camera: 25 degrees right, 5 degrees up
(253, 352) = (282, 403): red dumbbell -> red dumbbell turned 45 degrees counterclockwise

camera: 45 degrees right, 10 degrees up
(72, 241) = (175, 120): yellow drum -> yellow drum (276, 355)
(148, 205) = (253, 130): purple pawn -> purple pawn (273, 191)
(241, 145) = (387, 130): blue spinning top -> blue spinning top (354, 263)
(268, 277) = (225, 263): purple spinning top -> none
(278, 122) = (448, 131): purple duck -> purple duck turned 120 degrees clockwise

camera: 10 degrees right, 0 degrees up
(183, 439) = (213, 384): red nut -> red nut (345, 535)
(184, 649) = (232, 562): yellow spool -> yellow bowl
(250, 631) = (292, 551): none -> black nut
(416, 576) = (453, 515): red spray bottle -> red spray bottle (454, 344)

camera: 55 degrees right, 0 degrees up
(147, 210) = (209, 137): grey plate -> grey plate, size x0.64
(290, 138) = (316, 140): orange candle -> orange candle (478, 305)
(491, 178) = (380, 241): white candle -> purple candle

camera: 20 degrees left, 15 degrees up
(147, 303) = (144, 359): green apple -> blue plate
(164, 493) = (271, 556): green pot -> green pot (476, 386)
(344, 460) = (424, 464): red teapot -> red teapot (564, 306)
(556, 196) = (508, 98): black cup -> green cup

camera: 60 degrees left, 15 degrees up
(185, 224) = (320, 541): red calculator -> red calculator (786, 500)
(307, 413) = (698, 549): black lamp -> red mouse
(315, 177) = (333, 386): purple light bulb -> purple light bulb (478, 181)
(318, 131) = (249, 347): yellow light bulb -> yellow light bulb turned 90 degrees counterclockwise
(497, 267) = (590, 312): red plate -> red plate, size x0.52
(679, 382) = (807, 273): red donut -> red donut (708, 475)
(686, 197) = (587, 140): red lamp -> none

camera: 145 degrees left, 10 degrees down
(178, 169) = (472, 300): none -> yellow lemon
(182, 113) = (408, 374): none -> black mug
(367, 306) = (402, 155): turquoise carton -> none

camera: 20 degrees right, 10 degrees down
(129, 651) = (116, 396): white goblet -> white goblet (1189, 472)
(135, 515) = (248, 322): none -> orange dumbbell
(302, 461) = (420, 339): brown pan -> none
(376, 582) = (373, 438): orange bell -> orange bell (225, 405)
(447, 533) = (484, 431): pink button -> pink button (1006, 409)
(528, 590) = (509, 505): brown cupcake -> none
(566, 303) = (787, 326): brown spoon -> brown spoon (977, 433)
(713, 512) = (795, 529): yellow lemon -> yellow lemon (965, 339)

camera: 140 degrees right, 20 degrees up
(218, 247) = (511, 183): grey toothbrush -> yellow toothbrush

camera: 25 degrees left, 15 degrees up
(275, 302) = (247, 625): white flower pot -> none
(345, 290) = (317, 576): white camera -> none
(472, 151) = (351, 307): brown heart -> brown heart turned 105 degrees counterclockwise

_PROBLEM STATEMENT_
Exact copies of the line with "(447, 533) = (484, 431): pink" and of every later line in the entries make up the whole answer.

_REPLY TO THE EXERCISE_
(447, 533) = (484, 431): pink button -> pink button (1006, 409)
(528, 590) = (509, 505): brown cupcake -> none
(566, 303) = (787, 326): brown spoon -> brown spoon (977, 433)
(713, 512) = (795, 529): yellow lemon -> yellow lemon (965, 339)

camera: 140 degrees right, 20 degrees up
(218, 247) = (511, 183): grey toothbrush -> yellow toothbrush

camera: 25 degrees left, 15 degrees up
(275, 302) = (247, 625): white flower pot -> none
(345, 290) = (317, 576): white camera -> none
(472, 151) = (351, 307): brown heart -> brown heart turned 105 degrees counterclockwise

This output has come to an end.